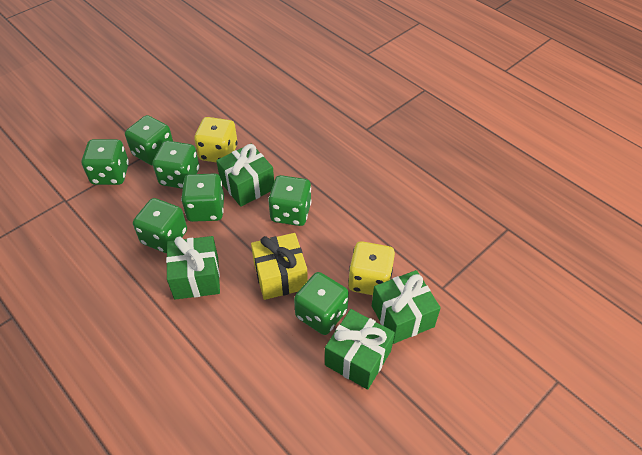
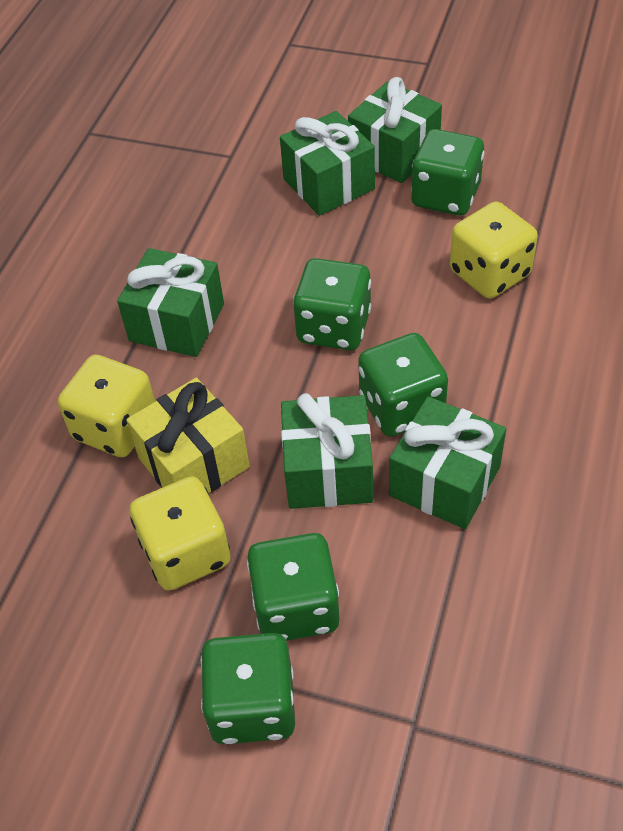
green dice: 7 -> 5
green gift: 4 -> 5
yellow dice: 2 -> 3

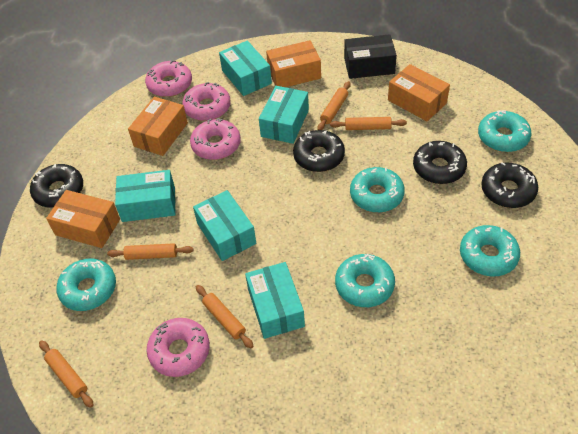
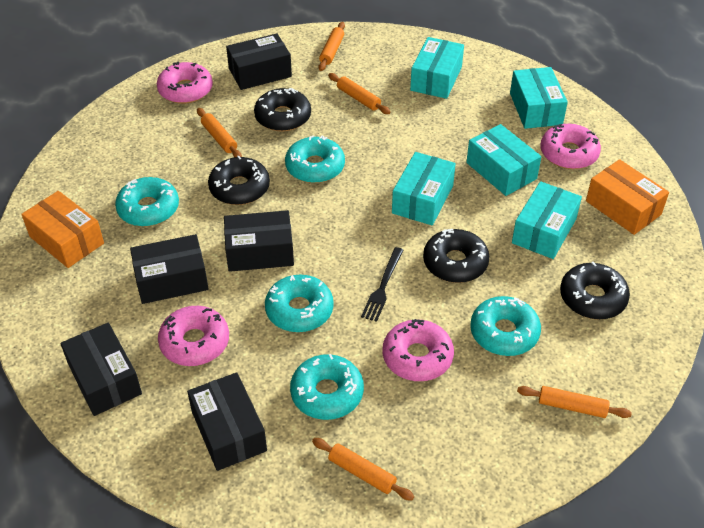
black box: 1 -> 5
black fork: 0 -> 1
orange box: 4 -> 2

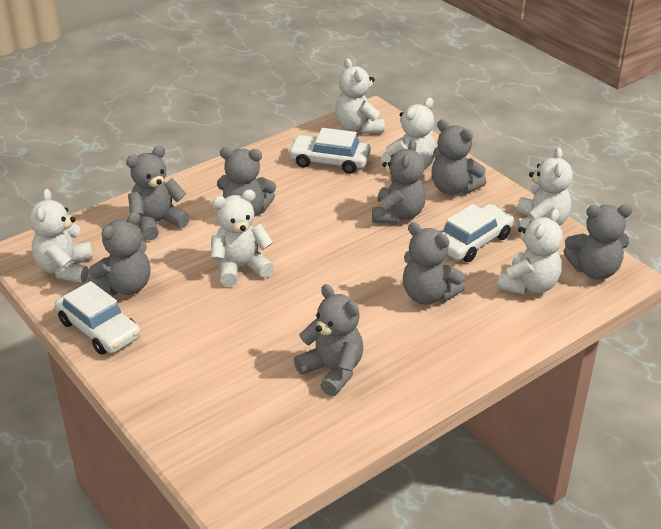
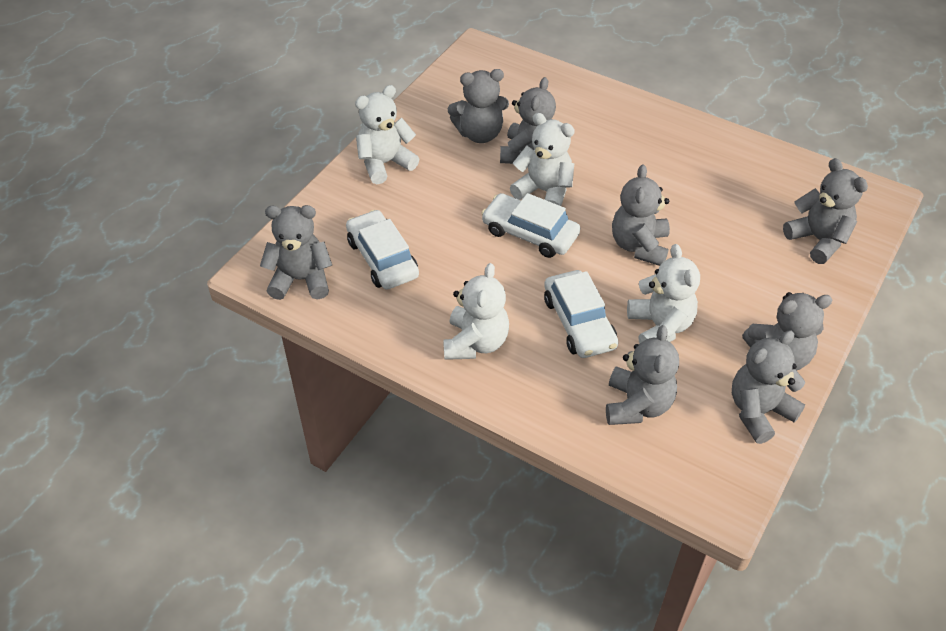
white teddy bear: 6 -> 4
============================================================
Problem description:
Every record above must be copied exactly, and no picture may appear in the copy.

Task answer:
green dice: 7 -> 5
green gift: 4 -> 5
yellow dice: 2 -> 3

black box: 1 -> 5
black fork: 0 -> 1
orange box: 4 -> 2

white teddy bear: 6 -> 4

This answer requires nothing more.